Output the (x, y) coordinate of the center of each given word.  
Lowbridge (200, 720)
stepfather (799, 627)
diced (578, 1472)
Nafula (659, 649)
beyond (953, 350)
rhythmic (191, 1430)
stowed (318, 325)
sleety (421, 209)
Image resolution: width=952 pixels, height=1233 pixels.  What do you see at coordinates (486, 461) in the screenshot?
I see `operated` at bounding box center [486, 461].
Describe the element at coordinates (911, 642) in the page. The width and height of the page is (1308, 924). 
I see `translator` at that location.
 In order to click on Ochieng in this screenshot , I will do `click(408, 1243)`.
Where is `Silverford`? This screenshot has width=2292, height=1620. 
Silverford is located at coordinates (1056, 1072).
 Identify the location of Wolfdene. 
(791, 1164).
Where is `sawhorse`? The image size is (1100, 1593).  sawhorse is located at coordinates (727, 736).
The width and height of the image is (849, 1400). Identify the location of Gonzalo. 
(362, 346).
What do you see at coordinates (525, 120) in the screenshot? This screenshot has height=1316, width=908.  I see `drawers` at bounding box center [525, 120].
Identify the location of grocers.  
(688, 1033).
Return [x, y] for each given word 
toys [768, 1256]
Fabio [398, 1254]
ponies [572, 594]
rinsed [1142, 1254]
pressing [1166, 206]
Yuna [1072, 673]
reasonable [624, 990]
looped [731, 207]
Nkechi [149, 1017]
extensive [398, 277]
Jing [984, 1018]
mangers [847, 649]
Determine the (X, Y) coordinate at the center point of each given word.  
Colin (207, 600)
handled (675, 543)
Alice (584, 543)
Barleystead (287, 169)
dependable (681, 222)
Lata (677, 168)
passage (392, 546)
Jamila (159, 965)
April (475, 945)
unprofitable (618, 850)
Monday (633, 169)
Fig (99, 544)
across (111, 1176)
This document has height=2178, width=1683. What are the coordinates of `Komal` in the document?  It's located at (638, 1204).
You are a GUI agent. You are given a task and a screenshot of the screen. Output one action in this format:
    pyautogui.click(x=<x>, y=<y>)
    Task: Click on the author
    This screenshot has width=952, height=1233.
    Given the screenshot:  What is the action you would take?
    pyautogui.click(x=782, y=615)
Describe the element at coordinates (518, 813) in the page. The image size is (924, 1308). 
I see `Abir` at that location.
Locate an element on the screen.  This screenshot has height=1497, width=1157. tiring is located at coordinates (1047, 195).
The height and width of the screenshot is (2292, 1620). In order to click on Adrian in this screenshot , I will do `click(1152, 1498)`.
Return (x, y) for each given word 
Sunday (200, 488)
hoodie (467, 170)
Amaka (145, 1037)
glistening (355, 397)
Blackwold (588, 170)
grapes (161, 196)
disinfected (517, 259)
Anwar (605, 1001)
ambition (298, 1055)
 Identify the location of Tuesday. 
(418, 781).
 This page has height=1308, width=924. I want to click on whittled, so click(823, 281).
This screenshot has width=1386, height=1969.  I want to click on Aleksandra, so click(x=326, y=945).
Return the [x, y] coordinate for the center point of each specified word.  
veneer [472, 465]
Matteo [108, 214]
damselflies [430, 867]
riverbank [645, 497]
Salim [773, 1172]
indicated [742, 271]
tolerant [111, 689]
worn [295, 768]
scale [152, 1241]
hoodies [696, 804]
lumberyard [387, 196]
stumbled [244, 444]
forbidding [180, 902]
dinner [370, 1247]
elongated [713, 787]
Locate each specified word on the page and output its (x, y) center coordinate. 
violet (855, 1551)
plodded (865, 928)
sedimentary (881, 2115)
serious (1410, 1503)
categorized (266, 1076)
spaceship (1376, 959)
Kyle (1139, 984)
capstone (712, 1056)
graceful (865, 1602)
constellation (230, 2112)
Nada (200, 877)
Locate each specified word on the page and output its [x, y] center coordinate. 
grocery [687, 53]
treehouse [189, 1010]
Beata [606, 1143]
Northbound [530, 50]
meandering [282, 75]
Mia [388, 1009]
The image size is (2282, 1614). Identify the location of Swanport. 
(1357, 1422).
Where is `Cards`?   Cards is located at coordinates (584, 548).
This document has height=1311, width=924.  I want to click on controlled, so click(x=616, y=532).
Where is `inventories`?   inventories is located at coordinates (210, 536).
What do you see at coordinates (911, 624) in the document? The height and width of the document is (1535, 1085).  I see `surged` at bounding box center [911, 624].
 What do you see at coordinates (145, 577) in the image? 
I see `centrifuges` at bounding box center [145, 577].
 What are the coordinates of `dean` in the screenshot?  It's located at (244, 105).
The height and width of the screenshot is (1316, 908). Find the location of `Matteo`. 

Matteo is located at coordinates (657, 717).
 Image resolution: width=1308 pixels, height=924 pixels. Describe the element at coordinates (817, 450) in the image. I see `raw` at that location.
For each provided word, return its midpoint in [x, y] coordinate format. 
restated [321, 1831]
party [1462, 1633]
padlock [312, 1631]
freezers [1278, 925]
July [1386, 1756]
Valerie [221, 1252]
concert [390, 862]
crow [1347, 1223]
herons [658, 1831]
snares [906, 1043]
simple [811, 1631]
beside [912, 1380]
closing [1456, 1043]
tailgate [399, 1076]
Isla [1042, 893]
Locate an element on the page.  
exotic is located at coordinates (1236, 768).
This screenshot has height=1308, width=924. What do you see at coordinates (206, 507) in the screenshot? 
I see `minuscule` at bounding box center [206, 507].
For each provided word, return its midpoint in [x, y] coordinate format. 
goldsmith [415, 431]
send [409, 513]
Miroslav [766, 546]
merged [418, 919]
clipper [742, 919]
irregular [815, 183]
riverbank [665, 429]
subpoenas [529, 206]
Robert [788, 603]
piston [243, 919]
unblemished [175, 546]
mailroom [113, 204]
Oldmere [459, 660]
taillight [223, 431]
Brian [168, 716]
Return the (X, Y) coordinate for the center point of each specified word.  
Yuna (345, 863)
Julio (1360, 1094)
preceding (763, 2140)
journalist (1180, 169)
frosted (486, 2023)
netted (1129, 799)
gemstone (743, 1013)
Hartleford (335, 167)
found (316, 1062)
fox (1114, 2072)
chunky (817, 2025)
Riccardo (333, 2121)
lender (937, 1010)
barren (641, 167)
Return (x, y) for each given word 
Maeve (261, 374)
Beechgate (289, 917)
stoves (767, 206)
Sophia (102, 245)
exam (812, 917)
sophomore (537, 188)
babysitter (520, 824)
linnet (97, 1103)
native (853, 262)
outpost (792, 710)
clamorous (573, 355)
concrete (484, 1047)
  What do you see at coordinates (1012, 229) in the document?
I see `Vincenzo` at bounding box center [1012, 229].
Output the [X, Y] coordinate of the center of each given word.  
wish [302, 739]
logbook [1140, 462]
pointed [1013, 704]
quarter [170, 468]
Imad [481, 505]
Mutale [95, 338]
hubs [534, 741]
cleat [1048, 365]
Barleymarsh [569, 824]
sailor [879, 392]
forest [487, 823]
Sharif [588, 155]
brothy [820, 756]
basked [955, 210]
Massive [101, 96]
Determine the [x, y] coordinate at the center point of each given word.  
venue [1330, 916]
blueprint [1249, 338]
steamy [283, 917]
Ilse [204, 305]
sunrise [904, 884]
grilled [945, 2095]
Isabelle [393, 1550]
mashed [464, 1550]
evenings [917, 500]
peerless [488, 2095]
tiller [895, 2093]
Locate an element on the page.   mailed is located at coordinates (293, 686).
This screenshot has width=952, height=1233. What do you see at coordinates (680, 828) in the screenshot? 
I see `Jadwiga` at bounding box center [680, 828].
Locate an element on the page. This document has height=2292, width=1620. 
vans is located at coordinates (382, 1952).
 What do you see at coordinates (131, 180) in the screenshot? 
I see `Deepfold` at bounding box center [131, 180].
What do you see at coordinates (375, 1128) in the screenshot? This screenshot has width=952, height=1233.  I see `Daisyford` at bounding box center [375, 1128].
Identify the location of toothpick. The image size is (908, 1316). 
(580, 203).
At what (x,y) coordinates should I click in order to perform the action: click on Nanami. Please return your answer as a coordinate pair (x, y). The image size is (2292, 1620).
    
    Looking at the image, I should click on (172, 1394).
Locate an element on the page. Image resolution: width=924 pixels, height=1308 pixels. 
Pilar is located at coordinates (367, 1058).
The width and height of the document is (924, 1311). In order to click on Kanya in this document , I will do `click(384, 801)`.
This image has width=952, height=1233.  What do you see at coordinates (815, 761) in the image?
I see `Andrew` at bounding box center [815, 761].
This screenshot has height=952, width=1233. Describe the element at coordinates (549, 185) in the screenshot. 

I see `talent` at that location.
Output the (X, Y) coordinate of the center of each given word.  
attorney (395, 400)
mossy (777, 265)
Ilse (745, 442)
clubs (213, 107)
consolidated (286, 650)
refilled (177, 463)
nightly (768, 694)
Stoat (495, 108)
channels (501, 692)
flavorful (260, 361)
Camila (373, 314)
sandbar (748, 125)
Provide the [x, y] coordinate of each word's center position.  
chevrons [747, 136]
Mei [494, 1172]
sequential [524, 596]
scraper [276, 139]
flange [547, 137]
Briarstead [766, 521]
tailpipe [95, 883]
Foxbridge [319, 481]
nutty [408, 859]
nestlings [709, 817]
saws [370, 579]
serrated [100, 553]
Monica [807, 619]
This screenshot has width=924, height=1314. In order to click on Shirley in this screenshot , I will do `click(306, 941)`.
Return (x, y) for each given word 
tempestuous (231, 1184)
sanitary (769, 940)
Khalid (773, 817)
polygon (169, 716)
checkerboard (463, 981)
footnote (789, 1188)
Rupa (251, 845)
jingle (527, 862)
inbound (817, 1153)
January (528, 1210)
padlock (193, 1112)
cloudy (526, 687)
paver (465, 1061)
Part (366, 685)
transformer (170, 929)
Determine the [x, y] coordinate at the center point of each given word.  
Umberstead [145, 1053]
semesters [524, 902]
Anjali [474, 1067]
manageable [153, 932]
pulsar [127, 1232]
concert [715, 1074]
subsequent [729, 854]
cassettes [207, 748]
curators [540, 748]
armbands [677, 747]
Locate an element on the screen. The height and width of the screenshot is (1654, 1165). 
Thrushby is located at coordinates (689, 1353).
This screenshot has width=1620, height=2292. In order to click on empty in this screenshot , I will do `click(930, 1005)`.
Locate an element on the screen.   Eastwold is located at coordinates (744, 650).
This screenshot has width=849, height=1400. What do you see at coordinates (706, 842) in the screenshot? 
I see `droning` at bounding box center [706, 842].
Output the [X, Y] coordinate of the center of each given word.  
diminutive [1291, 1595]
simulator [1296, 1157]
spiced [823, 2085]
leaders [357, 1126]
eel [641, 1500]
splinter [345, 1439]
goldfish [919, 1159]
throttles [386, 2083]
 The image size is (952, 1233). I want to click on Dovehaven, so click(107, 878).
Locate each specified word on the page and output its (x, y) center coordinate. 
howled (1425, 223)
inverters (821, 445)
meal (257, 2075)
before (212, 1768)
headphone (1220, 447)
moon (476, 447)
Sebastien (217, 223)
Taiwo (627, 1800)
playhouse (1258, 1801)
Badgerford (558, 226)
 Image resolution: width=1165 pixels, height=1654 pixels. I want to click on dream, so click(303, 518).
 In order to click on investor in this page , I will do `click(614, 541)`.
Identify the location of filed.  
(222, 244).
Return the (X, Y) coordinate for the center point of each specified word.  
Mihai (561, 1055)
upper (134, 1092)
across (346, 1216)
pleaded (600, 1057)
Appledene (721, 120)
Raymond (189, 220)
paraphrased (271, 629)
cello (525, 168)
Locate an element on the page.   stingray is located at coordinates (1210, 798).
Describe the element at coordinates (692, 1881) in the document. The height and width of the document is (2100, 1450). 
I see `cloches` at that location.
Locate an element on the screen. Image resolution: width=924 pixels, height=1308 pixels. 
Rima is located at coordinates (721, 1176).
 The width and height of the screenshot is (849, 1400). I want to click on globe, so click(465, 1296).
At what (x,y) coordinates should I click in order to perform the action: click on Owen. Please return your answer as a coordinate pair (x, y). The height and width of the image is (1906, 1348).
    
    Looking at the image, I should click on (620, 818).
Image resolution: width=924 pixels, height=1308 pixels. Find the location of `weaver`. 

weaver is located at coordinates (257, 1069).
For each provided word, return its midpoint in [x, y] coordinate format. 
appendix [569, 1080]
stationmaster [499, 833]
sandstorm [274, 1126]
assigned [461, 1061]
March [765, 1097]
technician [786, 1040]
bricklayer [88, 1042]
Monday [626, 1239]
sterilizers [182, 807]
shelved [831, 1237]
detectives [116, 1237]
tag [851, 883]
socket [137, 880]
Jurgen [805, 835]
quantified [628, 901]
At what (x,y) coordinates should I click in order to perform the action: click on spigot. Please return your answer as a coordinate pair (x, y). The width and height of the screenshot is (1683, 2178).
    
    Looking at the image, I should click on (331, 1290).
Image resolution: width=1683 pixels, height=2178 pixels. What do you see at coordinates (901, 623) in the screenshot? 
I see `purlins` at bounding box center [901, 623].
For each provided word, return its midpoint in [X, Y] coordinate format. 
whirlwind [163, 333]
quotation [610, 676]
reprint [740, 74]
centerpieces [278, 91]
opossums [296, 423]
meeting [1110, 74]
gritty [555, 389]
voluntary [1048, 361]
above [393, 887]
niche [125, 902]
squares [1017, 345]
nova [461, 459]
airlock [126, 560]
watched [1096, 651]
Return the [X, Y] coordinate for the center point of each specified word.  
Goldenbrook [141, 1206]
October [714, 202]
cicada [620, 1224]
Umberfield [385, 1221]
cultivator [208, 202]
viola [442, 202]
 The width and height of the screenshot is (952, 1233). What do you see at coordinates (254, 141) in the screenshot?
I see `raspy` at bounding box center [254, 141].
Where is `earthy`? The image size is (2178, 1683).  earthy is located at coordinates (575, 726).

────────────────

- **Work required**
Reproduce verbatim the rows above, from the line containing "centerpieces [278, 91]" through the line containing "center [254, 141].".

- **Problem solution**
centerpieces [278, 91]
opossums [296, 423]
meeting [1110, 74]
gritty [555, 389]
voluntary [1048, 361]
above [393, 887]
niche [125, 902]
squares [1017, 345]
nova [461, 459]
airlock [126, 560]
watched [1096, 651]
Return the [X, Y] coordinate for the center point of each specified word.  
Goldenbrook [141, 1206]
October [714, 202]
cicada [620, 1224]
Umberfield [385, 1221]
cultivator [208, 202]
viola [442, 202]
 The width and height of the screenshot is (952, 1233). What do you see at coordinates (254, 141) in the screenshot?
I see `raspy` at bounding box center [254, 141].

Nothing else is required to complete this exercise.